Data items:
»»
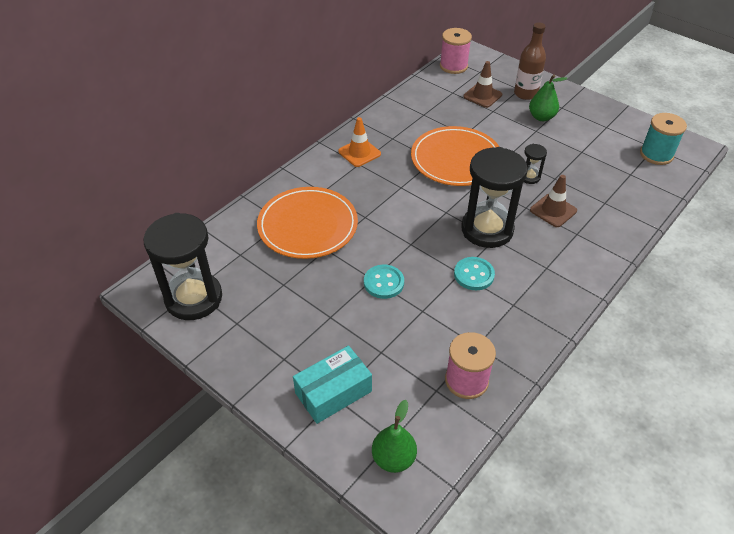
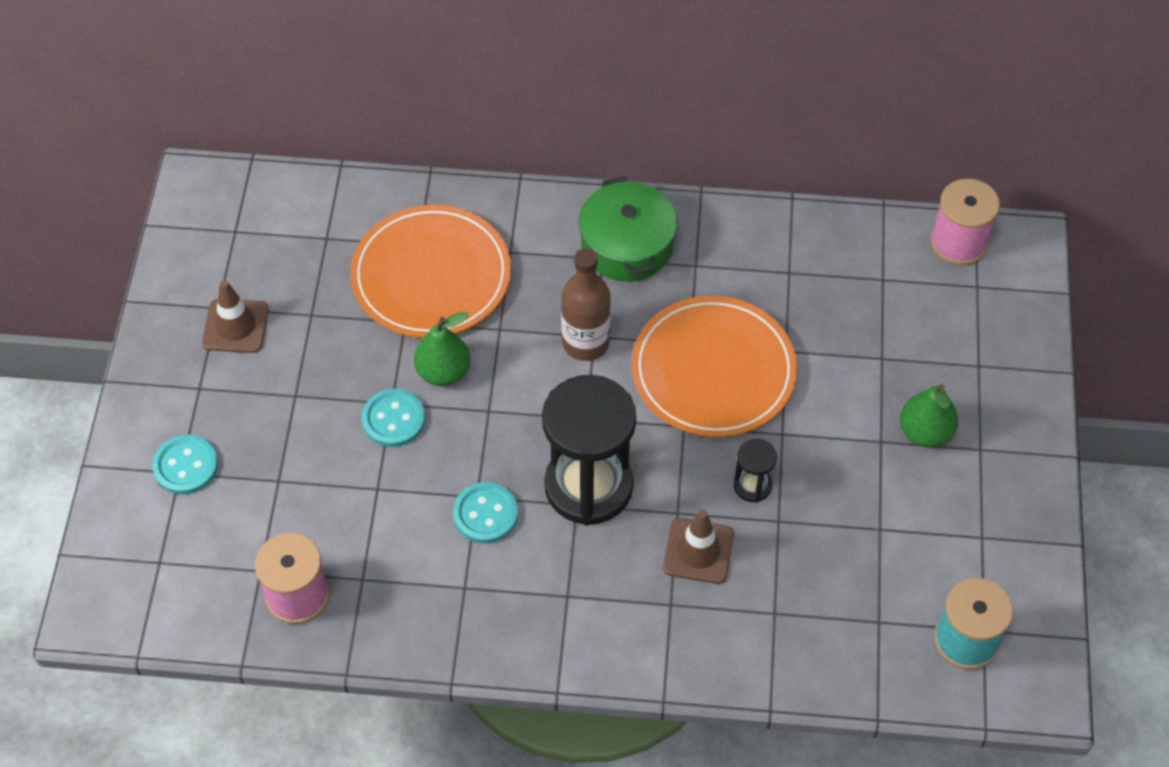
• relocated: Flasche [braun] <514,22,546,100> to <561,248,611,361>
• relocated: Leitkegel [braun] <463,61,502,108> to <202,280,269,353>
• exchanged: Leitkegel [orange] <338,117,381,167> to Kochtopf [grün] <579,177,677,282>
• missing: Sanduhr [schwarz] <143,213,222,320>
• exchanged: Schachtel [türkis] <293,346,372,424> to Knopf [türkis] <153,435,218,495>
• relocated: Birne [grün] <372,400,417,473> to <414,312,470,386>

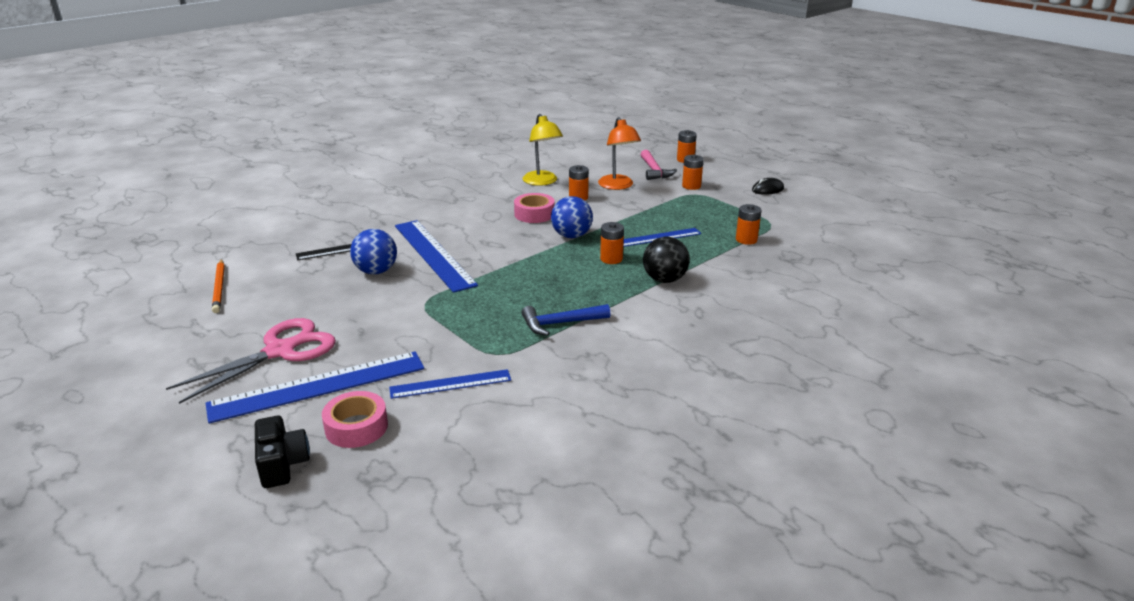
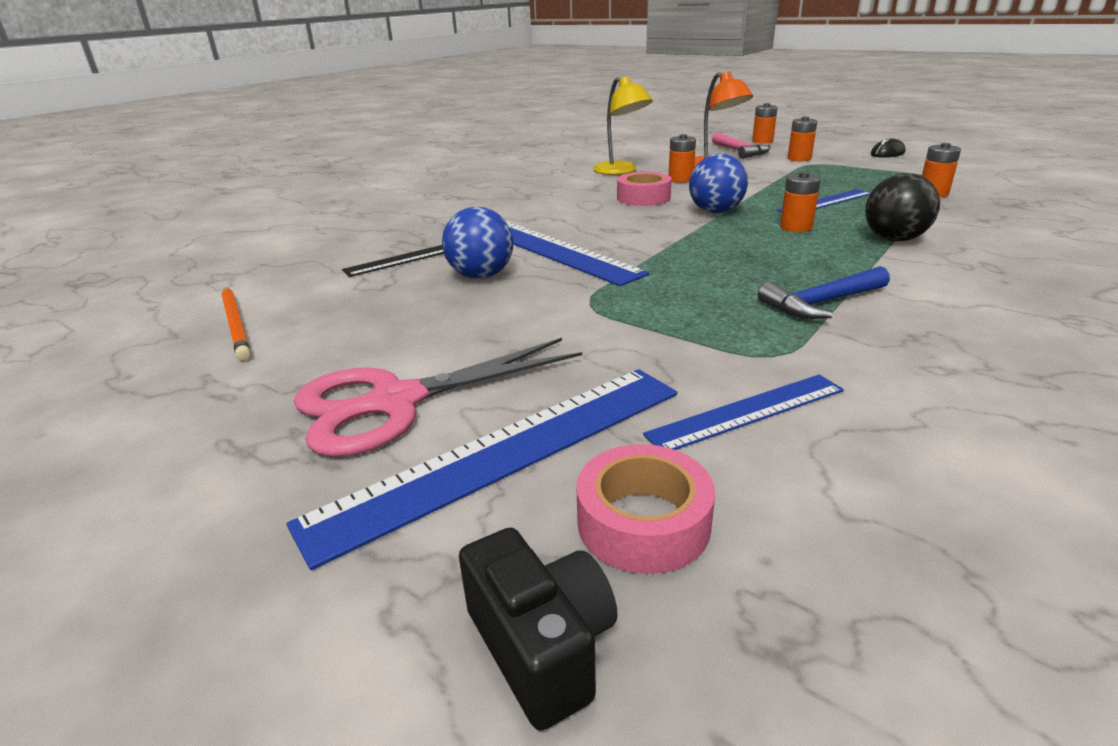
• spun: Schere [rosa] <166,318,336,404> = <294,338,582,457> 150 degrees counterclockwise

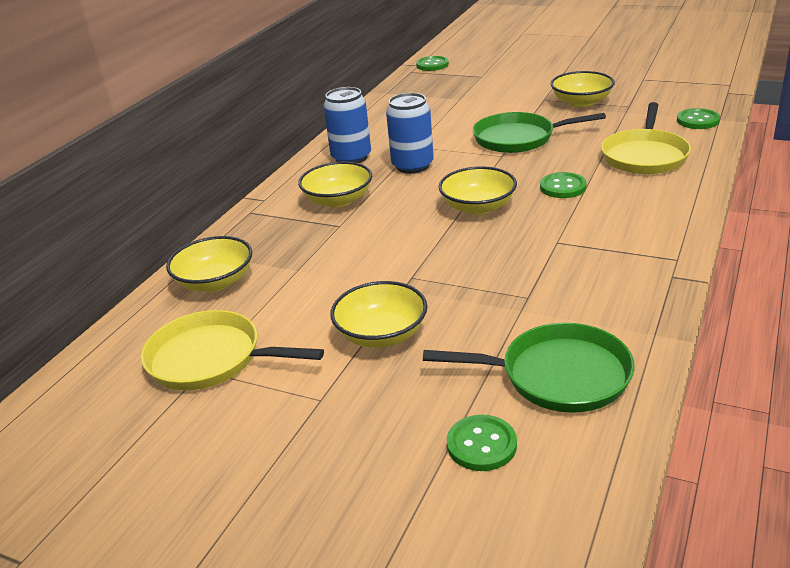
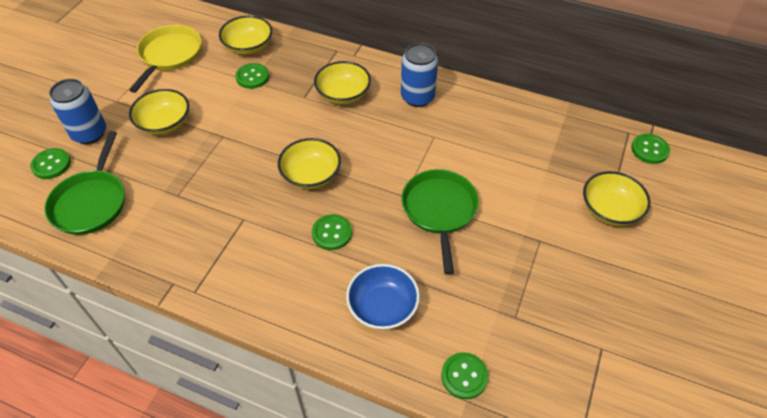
• relocated: Schüssel [gelb] <551,71,615,107> to <583,171,651,226>
• relocated: Dose [blau] <386,93,434,174> to <49,79,106,144>
• exchanged: Pfanne [gelb] <601,102,691,174> to Schüssel [blau] <346,264,420,330>
• appeared: Knopf [grün] <235,63,269,89>

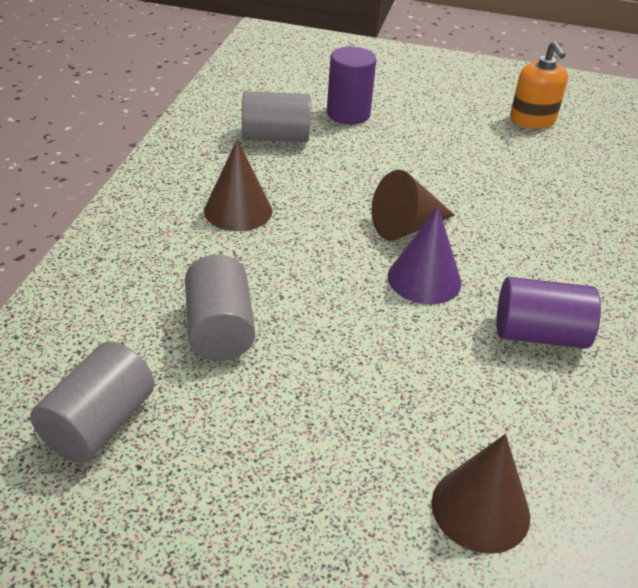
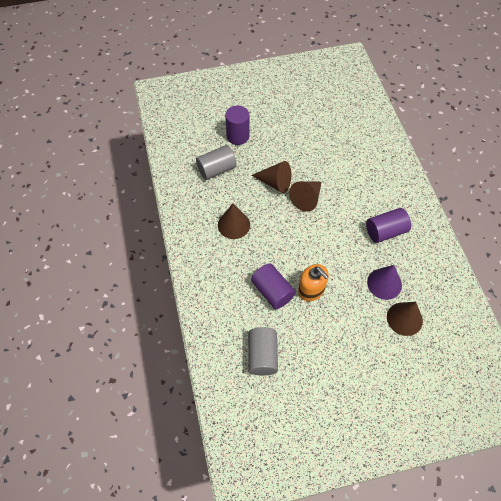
• relocated: Seifenspender [orange] <510,41,568,129> to <298,264,329,301>
• relocated: Kegel [lila] <388,207,462,304> to <367,265,402,300>
• colour: Vollzylinder [grau] <185,255,255,361> to Vollzylinder [lila] <251,263,296,309>
• appeared: Kegel [braun] <251,161,291,193>

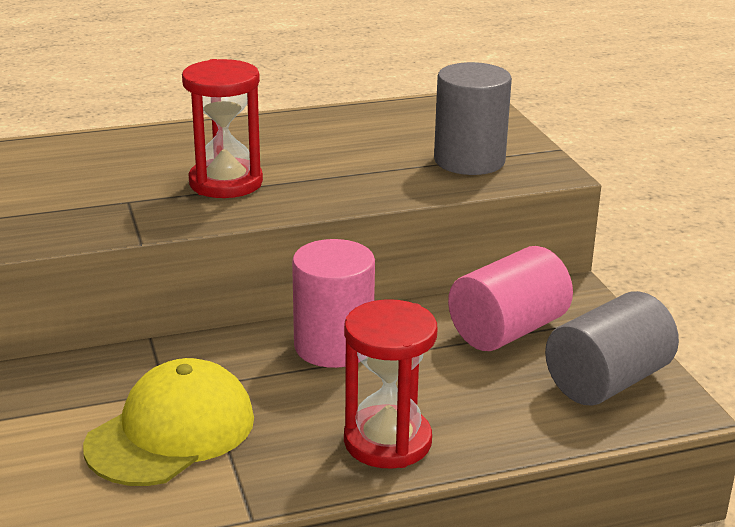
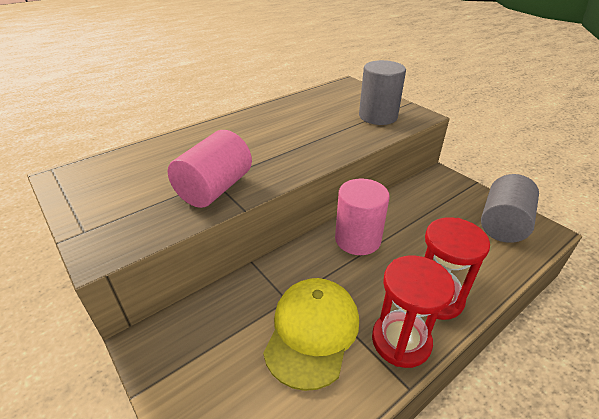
• relocated: Sanduhr [rot] <182,59,263,198> to <372,256,455,368>
• relocated: Vollzylinder [rosa] <448,246,573,351> to <168,130,252,208>

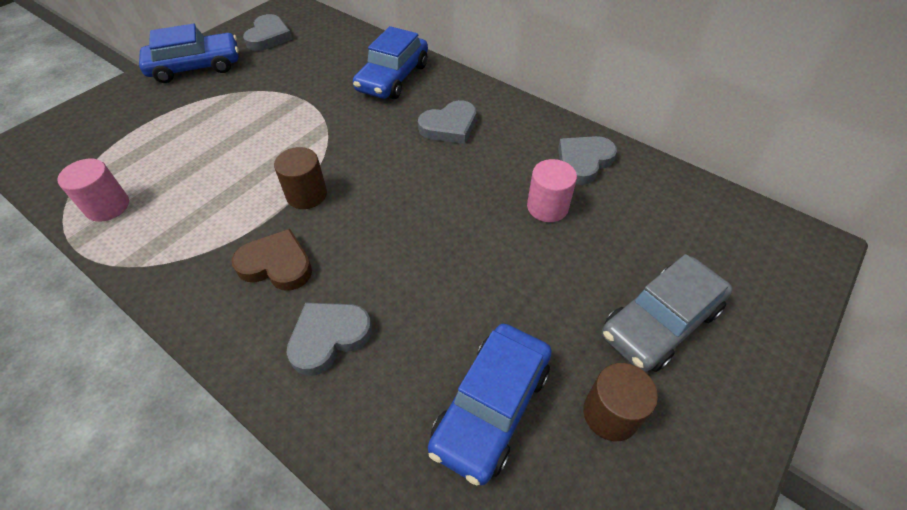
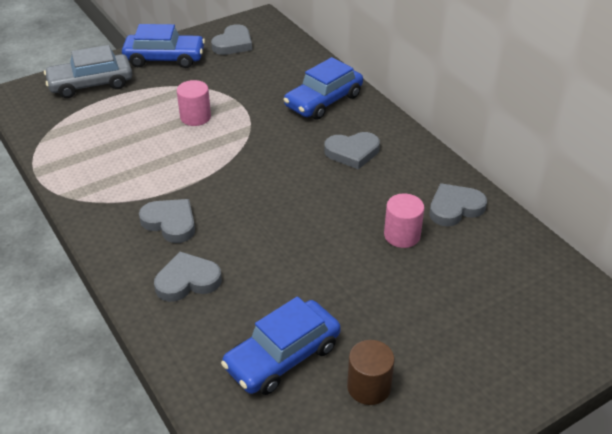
• missing: Vollzylinder [braun] <274,147,327,209>
• relocated: Vollzylinder [rosa] <58,159,129,222> to <177,80,211,126>
• colour: Herz [braun] <232,229,312,291> to Herz [grau] <139,199,195,243>
• relocated: Auto [grau] <602,254,733,372> to <44,45,132,98>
««
→ **INSTRUCTIONS TO FOLLOW**
Output every record verbatim, excluding any picture it contains.

→ **RESPONSE TO THIS EXERCISE**
• relocated: Flasche [braun] <514,22,546,100> to <561,248,611,361>
• relocated: Leitkegel [braun] <463,61,502,108> to <202,280,269,353>
• exchanged: Leitkegel [orange] <338,117,381,167> to Kochtopf [grün] <579,177,677,282>
• missing: Sanduhr [schwarz] <143,213,222,320>
• exchanged: Schachtel [türkis] <293,346,372,424> to Knopf [türkis] <153,435,218,495>
• relocated: Birne [grün] <372,400,417,473> to <414,312,470,386>

• spun: Schere [rosa] <166,318,336,404> = <294,338,582,457> 150 degrees counterclockwise

• relocated: Schüssel [gelb] <551,71,615,107> to <583,171,651,226>
• relocated: Dose [blau] <386,93,434,174> to <49,79,106,144>
• exchanged: Pfanne [gelb] <601,102,691,174> to Schüssel [blau] <346,264,420,330>
• appeared: Knopf [grün] <235,63,269,89>

• relocated: Seifenspender [orange] <510,41,568,129> to <298,264,329,301>
• relocated: Kegel [lila] <388,207,462,304> to <367,265,402,300>
• colour: Vollzylinder [grau] <185,255,255,361> to Vollzylinder [lila] <251,263,296,309>
• appeared: Kegel [braun] <251,161,291,193>

• relocated: Sanduhr [rot] <182,59,263,198> to <372,256,455,368>
• relocated: Vollzylinder [rosa] <448,246,573,351> to <168,130,252,208>

• missing: Vollzylinder [braun] <274,147,327,209>
• relocated: Vollzylinder [rosa] <58,159,129,222> to <177,80,211,126>
• colour: Herz [braun] <232,229,312,291> to Herz [grau] <139,199,195,243>
• relocated: Auto [grau] <602,254,733,372> to <44,45,132,98>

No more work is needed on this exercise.